# SOURCE MATERIAL
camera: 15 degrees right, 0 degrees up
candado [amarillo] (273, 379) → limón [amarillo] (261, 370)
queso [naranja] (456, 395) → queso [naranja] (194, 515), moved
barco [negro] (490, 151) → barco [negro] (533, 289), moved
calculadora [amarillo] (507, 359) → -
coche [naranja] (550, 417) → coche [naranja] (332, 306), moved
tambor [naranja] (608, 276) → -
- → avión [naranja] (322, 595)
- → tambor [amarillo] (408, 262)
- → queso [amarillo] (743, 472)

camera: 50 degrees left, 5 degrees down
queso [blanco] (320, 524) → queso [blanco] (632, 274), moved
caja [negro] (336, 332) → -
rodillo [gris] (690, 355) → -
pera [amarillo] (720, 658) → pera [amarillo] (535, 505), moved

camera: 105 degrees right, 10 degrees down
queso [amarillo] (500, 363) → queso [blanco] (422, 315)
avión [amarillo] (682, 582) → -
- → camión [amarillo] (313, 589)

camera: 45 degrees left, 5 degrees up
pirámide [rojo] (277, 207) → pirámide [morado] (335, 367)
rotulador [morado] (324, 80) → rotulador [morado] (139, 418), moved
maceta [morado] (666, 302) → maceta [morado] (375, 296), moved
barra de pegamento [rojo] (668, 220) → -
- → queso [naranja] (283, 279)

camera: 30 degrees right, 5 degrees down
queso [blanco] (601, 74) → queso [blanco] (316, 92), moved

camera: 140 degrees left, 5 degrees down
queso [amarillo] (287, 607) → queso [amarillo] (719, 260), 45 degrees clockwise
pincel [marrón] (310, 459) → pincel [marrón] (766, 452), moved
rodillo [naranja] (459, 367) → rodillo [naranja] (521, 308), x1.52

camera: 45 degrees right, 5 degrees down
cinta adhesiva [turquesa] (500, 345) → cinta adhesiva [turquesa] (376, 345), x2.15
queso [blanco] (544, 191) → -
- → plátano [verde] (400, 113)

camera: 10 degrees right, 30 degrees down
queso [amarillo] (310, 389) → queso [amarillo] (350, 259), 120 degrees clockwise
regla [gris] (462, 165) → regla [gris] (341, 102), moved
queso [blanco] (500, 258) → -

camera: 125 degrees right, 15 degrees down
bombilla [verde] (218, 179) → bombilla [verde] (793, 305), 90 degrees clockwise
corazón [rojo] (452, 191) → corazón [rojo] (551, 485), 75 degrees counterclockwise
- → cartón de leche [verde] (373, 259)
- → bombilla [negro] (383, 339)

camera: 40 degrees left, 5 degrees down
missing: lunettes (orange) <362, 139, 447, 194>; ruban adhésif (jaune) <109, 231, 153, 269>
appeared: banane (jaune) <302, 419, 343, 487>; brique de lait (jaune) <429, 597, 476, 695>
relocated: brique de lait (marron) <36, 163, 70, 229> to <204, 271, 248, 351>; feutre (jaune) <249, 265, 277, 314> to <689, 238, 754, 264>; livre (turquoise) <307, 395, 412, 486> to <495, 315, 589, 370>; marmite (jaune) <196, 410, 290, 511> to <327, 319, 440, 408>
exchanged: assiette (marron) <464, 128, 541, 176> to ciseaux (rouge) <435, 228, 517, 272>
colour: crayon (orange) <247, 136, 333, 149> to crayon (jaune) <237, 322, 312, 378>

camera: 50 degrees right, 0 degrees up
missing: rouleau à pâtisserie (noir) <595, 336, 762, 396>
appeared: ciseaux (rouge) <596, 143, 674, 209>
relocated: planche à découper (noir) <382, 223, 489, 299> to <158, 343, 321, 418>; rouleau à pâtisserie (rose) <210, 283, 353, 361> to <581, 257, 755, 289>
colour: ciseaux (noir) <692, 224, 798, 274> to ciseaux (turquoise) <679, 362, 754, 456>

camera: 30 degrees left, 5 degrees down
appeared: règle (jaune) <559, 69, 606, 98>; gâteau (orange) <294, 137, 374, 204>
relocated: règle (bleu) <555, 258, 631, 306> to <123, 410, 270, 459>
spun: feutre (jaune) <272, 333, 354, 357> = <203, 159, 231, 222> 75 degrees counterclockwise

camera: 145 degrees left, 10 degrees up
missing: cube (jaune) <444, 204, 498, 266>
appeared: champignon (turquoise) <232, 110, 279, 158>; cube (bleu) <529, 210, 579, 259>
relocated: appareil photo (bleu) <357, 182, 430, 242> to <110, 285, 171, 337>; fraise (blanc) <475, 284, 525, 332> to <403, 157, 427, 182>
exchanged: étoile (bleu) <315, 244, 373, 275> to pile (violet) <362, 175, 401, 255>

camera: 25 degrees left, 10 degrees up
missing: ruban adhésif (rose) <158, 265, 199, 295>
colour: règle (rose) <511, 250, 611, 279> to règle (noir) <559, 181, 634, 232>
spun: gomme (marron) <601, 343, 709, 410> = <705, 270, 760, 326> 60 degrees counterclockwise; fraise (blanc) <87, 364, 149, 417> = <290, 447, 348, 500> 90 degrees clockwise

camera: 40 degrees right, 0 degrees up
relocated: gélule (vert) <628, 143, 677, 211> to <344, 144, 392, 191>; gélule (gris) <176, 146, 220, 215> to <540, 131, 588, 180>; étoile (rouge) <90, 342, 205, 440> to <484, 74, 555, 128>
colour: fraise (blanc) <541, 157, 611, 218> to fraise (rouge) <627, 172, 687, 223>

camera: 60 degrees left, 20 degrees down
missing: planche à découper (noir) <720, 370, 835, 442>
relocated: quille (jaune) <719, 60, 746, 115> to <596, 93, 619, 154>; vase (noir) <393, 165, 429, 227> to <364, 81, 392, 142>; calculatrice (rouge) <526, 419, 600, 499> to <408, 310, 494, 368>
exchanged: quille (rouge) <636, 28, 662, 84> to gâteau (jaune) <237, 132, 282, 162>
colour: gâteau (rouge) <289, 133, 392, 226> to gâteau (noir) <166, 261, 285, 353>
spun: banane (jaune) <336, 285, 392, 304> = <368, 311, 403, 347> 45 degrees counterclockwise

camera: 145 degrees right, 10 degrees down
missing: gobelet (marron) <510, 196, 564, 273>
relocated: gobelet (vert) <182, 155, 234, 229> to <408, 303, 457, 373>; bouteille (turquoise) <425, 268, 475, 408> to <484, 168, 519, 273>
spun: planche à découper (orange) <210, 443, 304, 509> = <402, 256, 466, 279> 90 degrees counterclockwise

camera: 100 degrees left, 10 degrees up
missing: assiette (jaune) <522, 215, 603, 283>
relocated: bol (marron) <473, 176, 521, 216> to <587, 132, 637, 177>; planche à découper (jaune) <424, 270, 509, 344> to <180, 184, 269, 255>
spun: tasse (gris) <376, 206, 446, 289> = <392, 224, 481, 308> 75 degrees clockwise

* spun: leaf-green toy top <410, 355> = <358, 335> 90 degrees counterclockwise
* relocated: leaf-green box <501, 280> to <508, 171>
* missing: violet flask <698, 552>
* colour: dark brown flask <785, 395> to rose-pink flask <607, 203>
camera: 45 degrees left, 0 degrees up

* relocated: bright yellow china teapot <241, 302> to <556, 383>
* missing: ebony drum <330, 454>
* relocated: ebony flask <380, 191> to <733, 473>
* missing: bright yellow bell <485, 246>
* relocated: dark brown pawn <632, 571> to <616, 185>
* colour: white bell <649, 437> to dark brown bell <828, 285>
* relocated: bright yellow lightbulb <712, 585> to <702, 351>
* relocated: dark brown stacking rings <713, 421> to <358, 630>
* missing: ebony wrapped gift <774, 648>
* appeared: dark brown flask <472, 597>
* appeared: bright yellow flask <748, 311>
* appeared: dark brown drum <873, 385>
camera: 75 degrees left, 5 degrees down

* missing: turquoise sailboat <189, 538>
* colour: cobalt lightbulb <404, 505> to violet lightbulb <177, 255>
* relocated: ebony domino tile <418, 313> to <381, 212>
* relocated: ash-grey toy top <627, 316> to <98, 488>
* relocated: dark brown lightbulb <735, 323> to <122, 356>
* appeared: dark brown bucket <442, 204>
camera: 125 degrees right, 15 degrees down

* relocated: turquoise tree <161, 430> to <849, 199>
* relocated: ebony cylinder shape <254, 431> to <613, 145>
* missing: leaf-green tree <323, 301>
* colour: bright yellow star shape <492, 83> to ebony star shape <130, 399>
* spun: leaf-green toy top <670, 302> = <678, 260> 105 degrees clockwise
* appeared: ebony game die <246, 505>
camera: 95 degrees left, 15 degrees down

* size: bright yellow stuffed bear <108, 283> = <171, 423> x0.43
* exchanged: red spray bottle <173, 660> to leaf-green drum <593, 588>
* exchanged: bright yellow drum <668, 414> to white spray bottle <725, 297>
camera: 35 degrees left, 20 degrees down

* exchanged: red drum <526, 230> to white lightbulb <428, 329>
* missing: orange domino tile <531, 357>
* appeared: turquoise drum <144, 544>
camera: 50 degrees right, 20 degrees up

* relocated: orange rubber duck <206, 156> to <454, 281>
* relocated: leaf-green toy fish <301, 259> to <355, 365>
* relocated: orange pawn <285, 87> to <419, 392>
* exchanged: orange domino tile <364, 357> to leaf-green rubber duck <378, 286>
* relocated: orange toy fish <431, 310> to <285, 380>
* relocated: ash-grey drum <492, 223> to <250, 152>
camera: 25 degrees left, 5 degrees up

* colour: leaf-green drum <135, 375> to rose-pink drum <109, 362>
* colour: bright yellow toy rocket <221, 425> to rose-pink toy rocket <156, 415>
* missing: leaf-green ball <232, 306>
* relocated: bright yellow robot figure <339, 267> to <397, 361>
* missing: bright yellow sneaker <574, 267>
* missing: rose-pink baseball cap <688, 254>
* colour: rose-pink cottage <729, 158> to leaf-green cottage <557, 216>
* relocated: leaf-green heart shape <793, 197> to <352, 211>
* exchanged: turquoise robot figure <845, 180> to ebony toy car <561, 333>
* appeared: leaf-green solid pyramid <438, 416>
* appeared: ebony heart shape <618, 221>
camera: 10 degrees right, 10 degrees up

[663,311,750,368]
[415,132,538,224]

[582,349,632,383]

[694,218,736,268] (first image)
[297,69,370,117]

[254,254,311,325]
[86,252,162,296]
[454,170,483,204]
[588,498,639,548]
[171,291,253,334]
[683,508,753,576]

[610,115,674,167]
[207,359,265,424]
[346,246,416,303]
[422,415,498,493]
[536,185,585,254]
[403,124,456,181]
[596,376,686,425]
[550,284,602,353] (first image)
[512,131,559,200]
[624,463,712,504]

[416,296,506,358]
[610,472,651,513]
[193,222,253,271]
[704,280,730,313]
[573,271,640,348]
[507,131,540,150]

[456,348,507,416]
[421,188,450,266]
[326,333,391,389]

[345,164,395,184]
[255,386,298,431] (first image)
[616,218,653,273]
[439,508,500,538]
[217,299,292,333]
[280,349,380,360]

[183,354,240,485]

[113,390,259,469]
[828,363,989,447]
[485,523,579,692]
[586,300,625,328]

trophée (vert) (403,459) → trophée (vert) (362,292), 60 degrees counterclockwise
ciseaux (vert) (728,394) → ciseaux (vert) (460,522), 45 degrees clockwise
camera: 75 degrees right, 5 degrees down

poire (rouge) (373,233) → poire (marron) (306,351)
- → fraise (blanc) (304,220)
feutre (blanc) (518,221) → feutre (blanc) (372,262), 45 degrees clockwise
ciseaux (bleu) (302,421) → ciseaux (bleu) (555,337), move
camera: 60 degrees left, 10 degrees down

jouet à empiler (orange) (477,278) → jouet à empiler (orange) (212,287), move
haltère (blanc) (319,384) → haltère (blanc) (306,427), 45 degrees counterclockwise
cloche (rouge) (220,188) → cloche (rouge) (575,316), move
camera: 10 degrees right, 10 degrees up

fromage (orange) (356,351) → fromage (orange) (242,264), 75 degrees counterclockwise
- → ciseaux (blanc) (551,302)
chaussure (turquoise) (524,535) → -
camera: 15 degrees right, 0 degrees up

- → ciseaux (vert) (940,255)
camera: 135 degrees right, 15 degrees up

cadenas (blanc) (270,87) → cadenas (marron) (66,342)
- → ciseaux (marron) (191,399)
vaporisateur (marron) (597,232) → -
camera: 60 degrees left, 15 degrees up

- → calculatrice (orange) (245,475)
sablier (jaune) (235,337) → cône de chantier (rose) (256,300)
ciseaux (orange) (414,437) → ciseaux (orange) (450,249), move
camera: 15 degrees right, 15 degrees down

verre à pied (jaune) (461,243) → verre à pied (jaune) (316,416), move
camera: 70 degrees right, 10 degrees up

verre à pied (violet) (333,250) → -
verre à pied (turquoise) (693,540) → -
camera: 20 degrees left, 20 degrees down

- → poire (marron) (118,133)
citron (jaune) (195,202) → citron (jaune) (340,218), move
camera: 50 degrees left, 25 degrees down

# YOUR GOAL
Repeat word for word every line from the start of the entries to the line holding "- → tambor [amarillo] (408, 262)", inclusive, and nothing else.

# RESULT OF THIS EXERCISE
camera: 15 degrees right, 0 degrees up
candado [amarillo] (273, 379) → limón [amarillo] (261, 370)
queso [naranja] (456, 395) → queso [naranja] (194, 515), moved
barco [negro] (490, 151) → barco [negro] (533, 289), moved
calculadora [amarillo] (507, 359) → -
coche [naranja] (550, 417) → coche [naranja] (332, 306), moved
tambor [naranja] (608, 276) → -
- → avión [naranja] (322, 595)
- → tambor [amarillo] (408, 262)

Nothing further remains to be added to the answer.